Exercise brief =
Which lines of the data below include the string "turned"? Return each of them.
++++++++
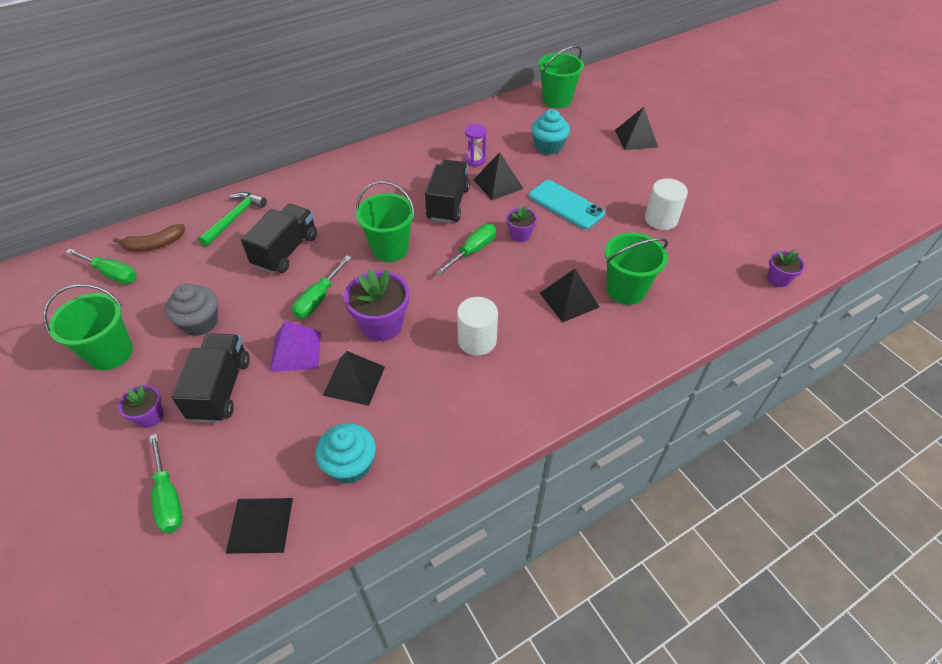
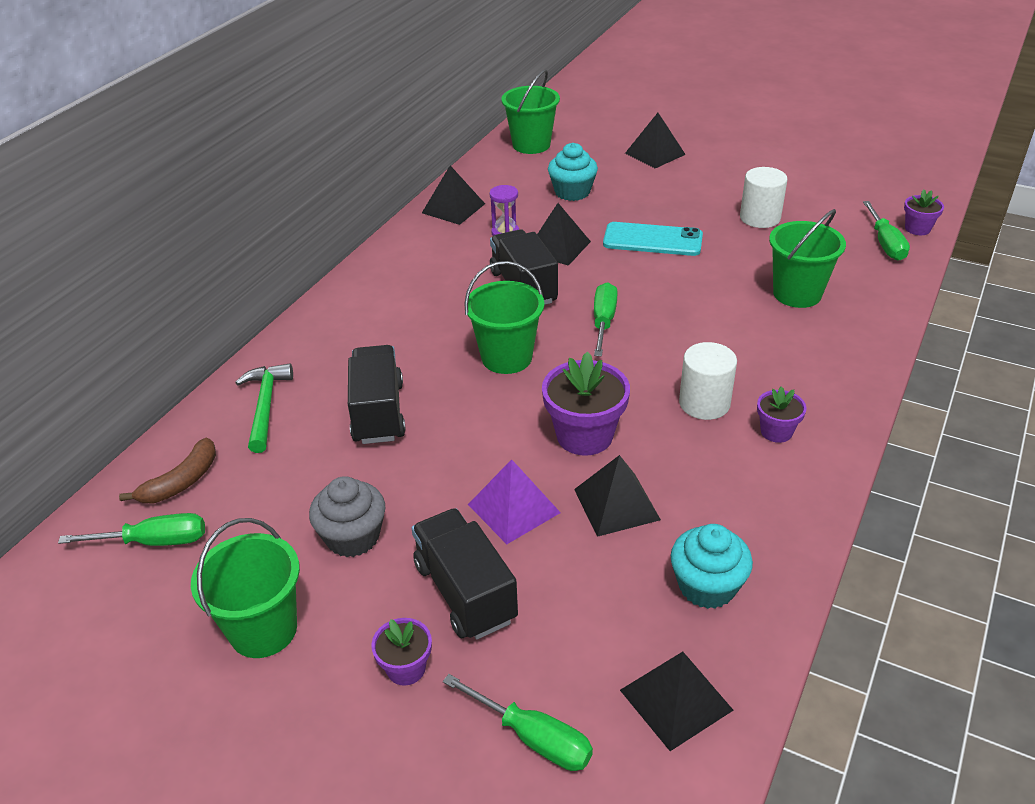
camera: 30 degrees left, 10 degrees down
(319, 298) = (478, 443): green screwdriver -> green screwdriver (885, 243)
(520, 235) = (637, 286): purple flower pot -> purple flower pot (776, 431)
(569, 299) = (753, 325): black pyramid -> black pyramid (453, 208)

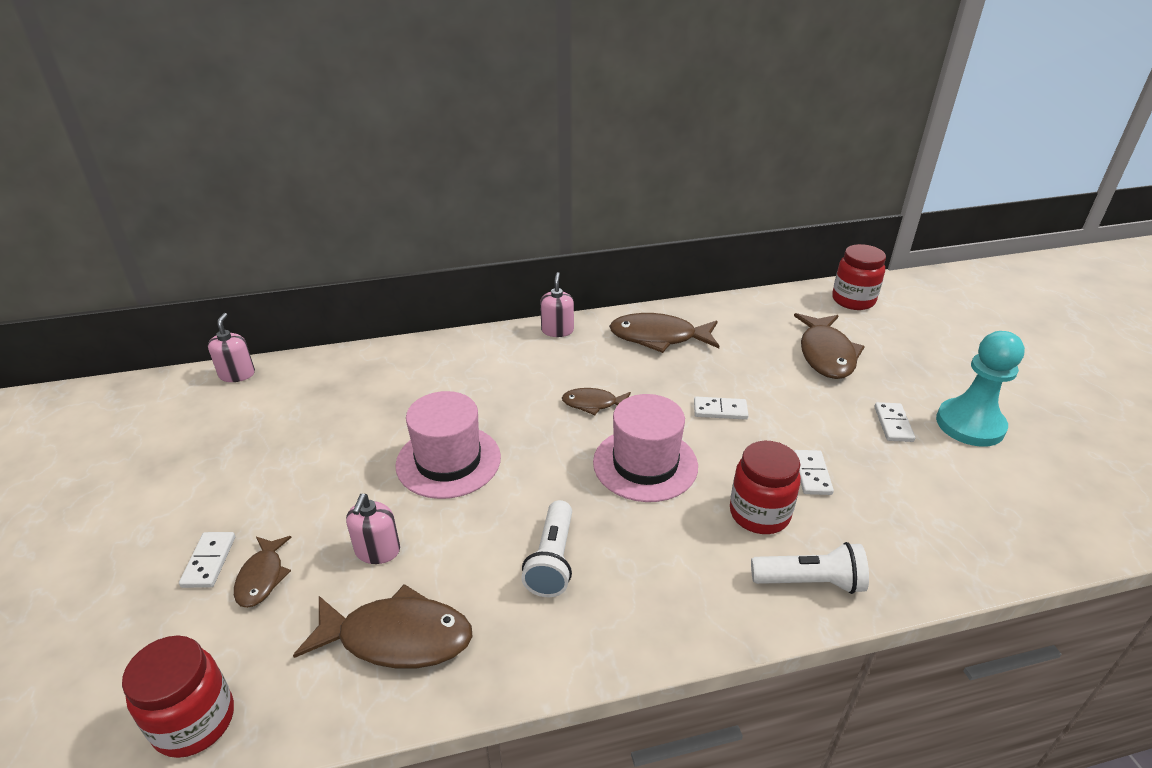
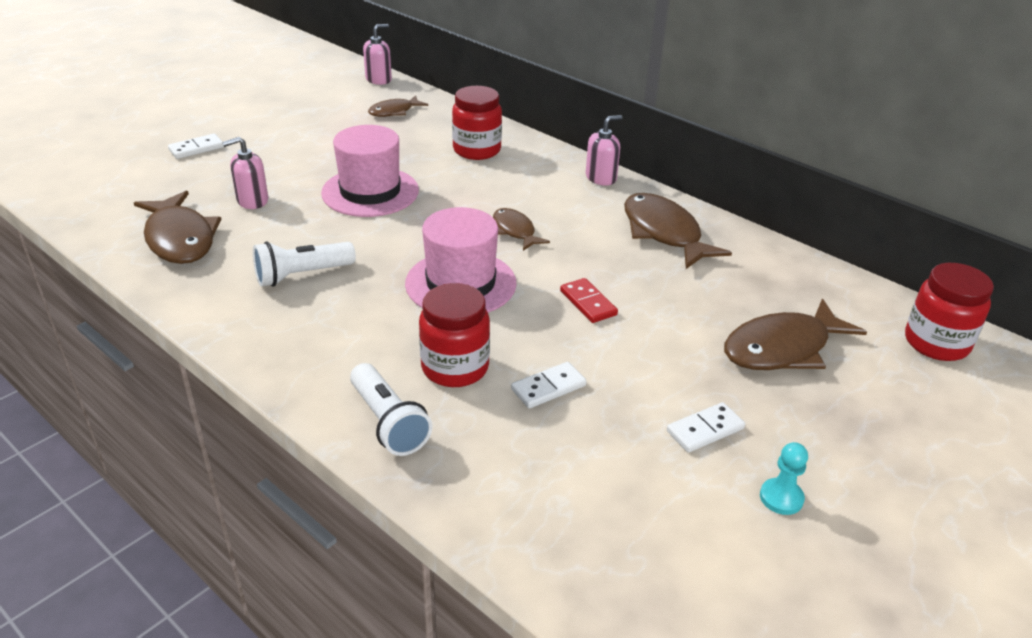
camera: 55 degrees right, 0 degrees up
(194, 722) = (74, 198): red jar -> red jar (477, 150)
(262, 577) = (196, 171): brown fish -> brown fish (394, 111)
(720, 410) = (588, 303): white domino -> red domino
(970, 425) = (781, 498): turquoise pawn -> turquoise pawn, size x0.46

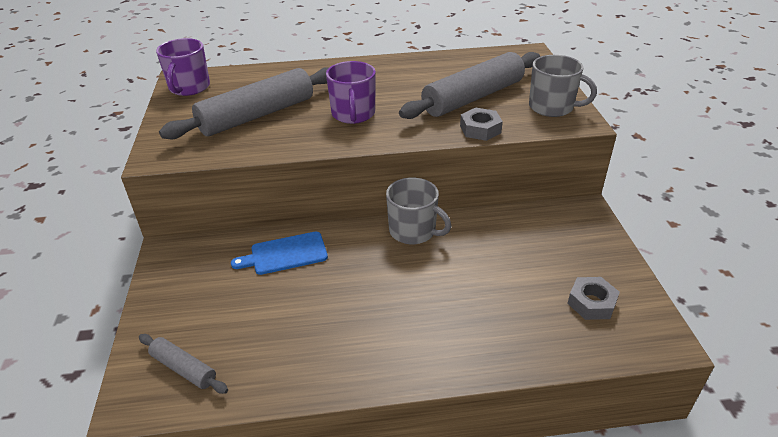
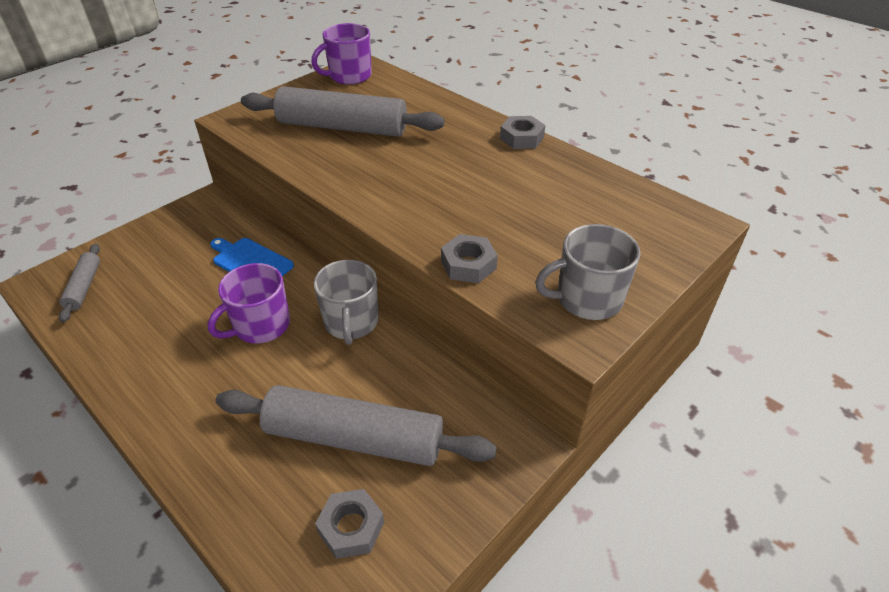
camera: 50 degrees right, 5 degrees up
(353, 114) = (403, 173): purple mug -> purple mug (261, 325)
(377, 62) = (521, 138): none -> grey nut
(473, 97) = (531, 230): grey rolling pin -> grey rolling pin (354, 437)
(552, 107) = (587, 299): grey mug -> grey mug turned 90 degrees clockwise

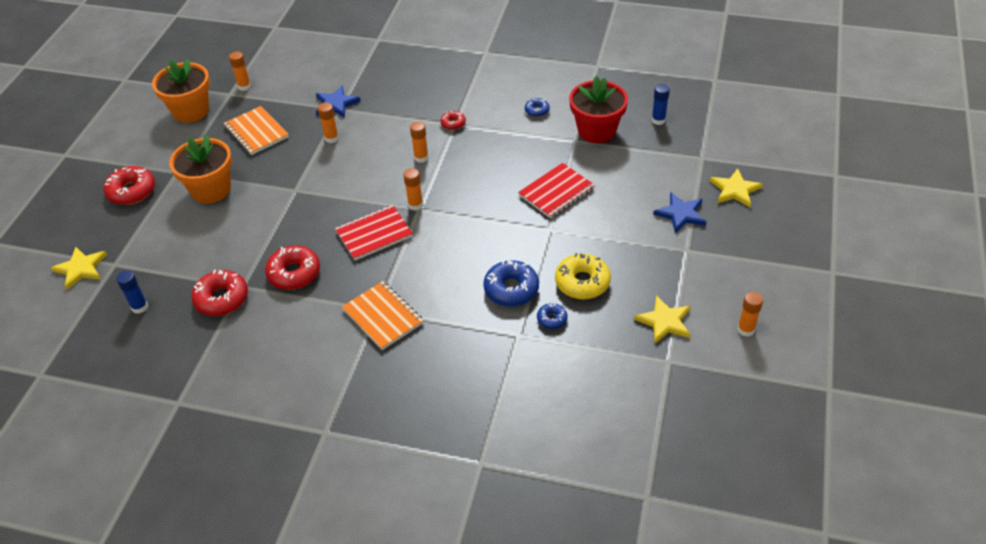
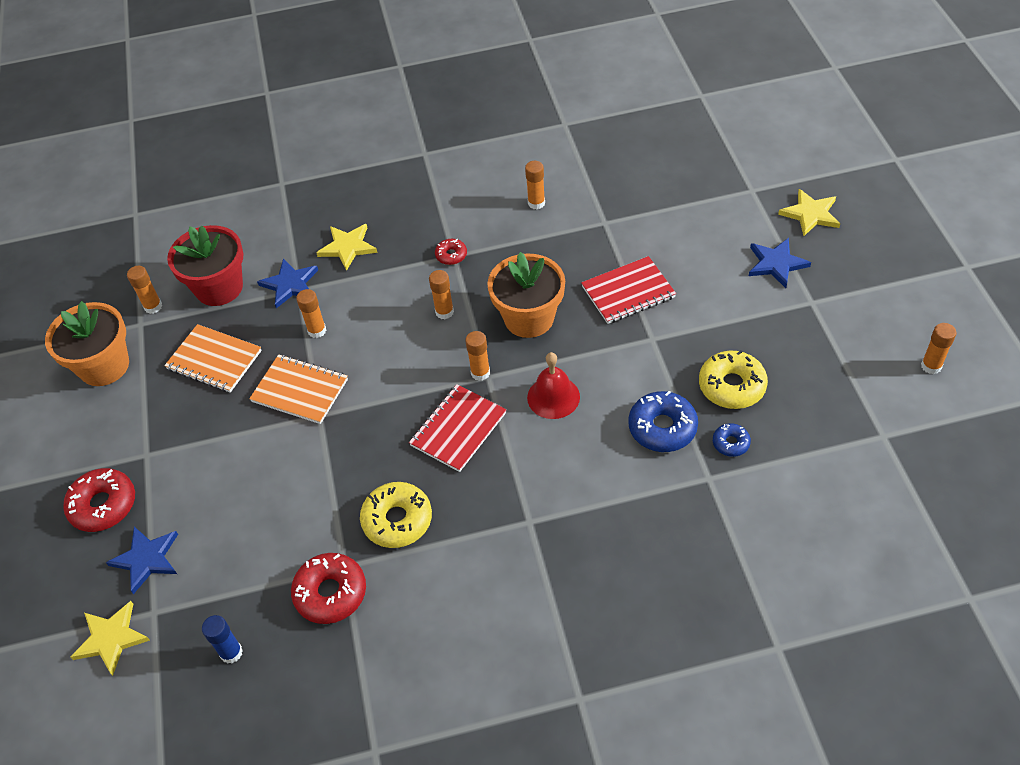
camera: 25 degrees left, 5 degrees up
(133, 232) = (146, 559): none -> blue star
(211, 189) = (210, 459): orange flower pot -> orange flower pot (529, 318)
(294, 273) = (397, 520): red donut -> yellow donut
(383, 317) = (543, 526): orange notebook -> orange notebook (300, 391)
(452, 239) = (553, 397): none -> red bell
(537, 111) = (536, 203): blue donut -> orange glue stick
(556, 192) = (628, 292): red notebook -> red notebook turned 45 degrees clockwise
(596, 131) = (619, 202): red flower pot -> red flower pot (219, 288)
(658, 120) = (676, 164): blue glue stick -> none
(664, 321) = (847, 393): yellow star -> yellow star (348, 247)

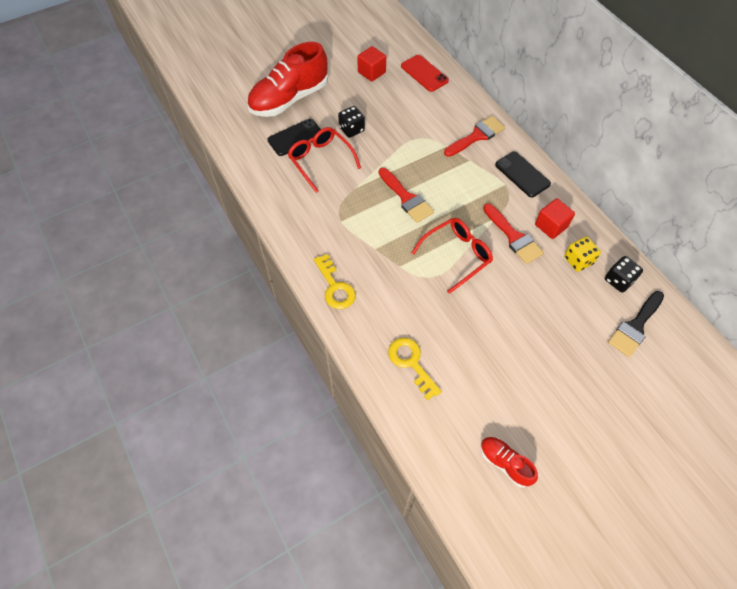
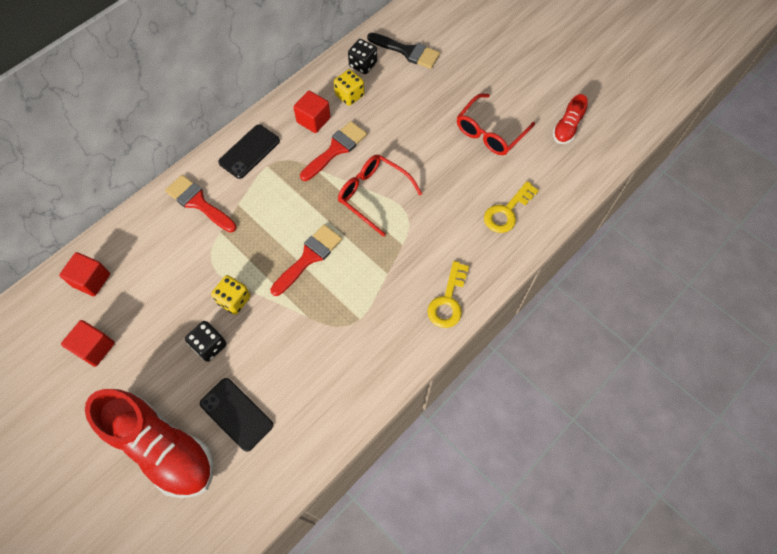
camera: 105 degrees left, 5 degrees up
(320, 160) = (271, 369): red glasses -> red glasses (490, 132)
(335, 287) = (448, 300): yellow key -> yellow key turned 150 degrees clockwise
(383, 147) = (234, 300): none -> yellow dice
(424, 73) = (91, 280): red phone -> red cube

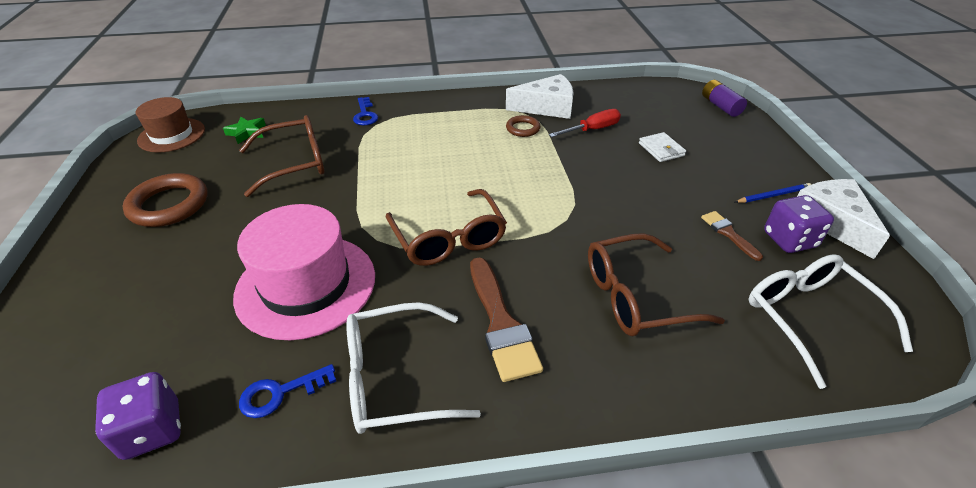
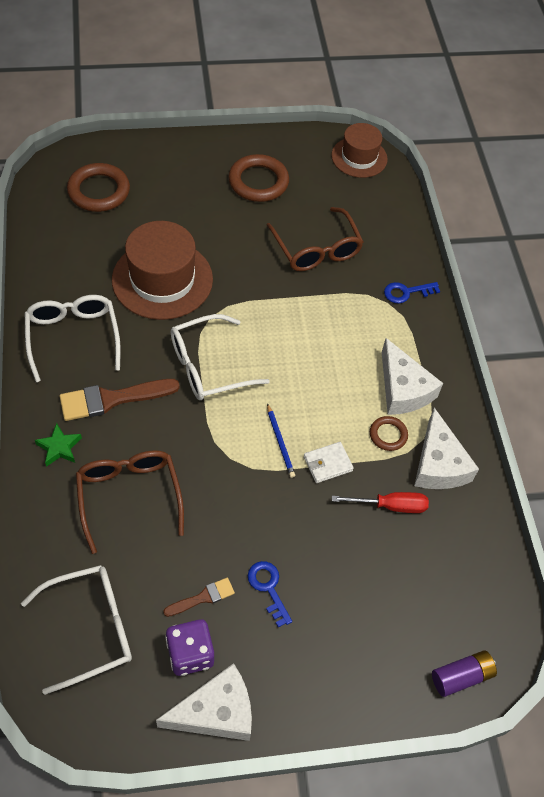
camera: 85 degrees right, 15 degrees up
(93, 373) = (99, 191): none -> brown ring
(152, 430) = (55, 228): purple dice -> none
(247, 133) = (366, 207): green star -> green star (59, 447)
(280, 393) = (71, 280): blue key -> blue key (268, 588)
(306, 285) = (162, 279): pink hat -> brown hat
(448, 238) = (208, 366): brown glasses -> white glasses
(474, 120) = (403, 389): none -> white cheese
(592, 129) = (390, 506): red screwdriver -> red screwdriver turned 60 degrees counterclockwise
(661, 149) = (351, 572): white wallet -> white wallet (327, 464)
(773, 195) = (263, 667): blue pencil -> blue pencil (280, 442)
++++++++
Task answer =
(552, 107) = (587, 299): grey mug -> grey mug turned 90 degrees clockwise
(556, 192) = (628, 292): red notebook -> red notebook turned 45 degrees clockwise
(335, 287) = (448, 300): yellow key -> yellow key turned 150 degrees clockwise
(592, 129) = (390, 506): red screwdriver -> red screwdriver turned 60 degrees counterclockwise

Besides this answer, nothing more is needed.